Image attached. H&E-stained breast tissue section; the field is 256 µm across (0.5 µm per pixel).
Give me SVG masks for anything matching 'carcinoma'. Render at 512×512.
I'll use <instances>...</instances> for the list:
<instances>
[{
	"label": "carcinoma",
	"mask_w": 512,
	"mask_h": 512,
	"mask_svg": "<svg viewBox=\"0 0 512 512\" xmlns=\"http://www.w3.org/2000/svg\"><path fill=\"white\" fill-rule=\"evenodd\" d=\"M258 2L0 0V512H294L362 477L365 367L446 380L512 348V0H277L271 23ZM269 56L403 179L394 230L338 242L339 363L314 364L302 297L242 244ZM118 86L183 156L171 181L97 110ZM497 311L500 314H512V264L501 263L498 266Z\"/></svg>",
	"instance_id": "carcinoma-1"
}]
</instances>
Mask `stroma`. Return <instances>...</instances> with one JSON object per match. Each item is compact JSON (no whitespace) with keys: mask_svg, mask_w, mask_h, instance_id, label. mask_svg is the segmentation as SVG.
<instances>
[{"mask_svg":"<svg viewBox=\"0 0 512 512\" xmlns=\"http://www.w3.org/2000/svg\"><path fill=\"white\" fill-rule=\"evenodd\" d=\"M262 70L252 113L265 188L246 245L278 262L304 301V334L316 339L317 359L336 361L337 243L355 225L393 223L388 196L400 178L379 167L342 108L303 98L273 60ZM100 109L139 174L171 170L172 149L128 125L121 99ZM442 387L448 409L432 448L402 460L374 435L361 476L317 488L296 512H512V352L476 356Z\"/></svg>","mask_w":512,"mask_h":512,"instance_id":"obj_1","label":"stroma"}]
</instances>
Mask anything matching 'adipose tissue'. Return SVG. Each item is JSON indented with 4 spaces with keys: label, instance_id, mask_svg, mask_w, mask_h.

--------------------------------------------------

→ WHAT IS ASKED
Filter the records down to the lines that contain the string "tissue", and copy those lines.

→ TASK ANSWER
Image attached. H&E-stained breast tissue section; the field is 256 µm across (0.5 µm per pixel).
Mask anything matching 'adipose tissue'. Return SVG. Each item is JSON indented with 4 spaces with keys: label, instance_id, mask_svg, mask_w, mask_h.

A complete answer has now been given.